** TASK STATEMENT **
Every entry below must appear again, exactly as written.

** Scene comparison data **
= Beginning of Section =

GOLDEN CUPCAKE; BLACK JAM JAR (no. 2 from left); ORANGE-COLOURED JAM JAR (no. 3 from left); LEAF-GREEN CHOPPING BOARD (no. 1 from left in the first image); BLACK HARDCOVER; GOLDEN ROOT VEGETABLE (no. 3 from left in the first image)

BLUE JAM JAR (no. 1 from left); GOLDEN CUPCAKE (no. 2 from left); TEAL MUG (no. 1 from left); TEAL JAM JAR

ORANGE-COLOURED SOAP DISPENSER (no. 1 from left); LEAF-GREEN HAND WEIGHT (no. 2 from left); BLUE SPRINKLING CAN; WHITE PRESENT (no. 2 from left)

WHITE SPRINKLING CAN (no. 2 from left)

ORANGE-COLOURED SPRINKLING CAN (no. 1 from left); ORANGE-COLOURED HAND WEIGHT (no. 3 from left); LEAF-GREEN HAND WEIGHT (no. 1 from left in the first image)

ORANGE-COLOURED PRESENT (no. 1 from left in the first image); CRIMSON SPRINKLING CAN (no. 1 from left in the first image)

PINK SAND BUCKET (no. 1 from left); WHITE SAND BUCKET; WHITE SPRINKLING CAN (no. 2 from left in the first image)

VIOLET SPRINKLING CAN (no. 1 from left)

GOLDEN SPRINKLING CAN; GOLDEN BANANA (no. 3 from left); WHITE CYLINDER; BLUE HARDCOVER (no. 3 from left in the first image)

= End of Section =

** FINAL ANSWER **
GOLDEN CUPCAKE; BLACK JAM JAR (no. 2 from left); ORANGE-COLOURED JAM JAR (no. 3 from left); LEAF-GREEN CHOPPING BOARD (no. 1 from left in the first image); BLACK HARDCOVER; GOLDEN ROOT VEGETABLE (no. 3 from left in the first image)

BLUE JAM JAR (no. 1 from left); GOLDEN CUPCAKE (no. 2 from left); TEAL MUG (no. 1 from left); TEAL JAM JAR

ORANGE-COLOURED SOAP DISPENSER (no. 1 from left); LEAF-GREEN HAND WEIGHT (no. 2 from left); BLUE SPRINKLING CAN; WHITE PRESENT (no. 2 from left)

WHITE SPRINKLING CAN (no. 2 from left)

ORANGE-COLOURED SPRINKLING CAN (no. 1 from left); ORANGE-COLOURED HAND WEIGHT (no. 3 from left); LEAF-GREEN HAND WEIGHT (no. 1 from left in the first image)

ORANGE-COLOURED PRESENT (no. 1 from left in the first image); CRIMSON SPRINKLING CAN (no. 1 from left in the first image)

PINK SAND BUCKET (no. 1 from left); WHITE SAND BUCKET; WHITE SPRINKLING CAN (no. 2 from left in the first image)

VIOLET SPRINKLING CAN (no. 1 from left)

GOLDEN SPRINKLING CAN; GOLDEN BANANA (no. 3 from left); WHITE CYLINDER; BLUE HARDCOVER (no. 3 from left in the first image)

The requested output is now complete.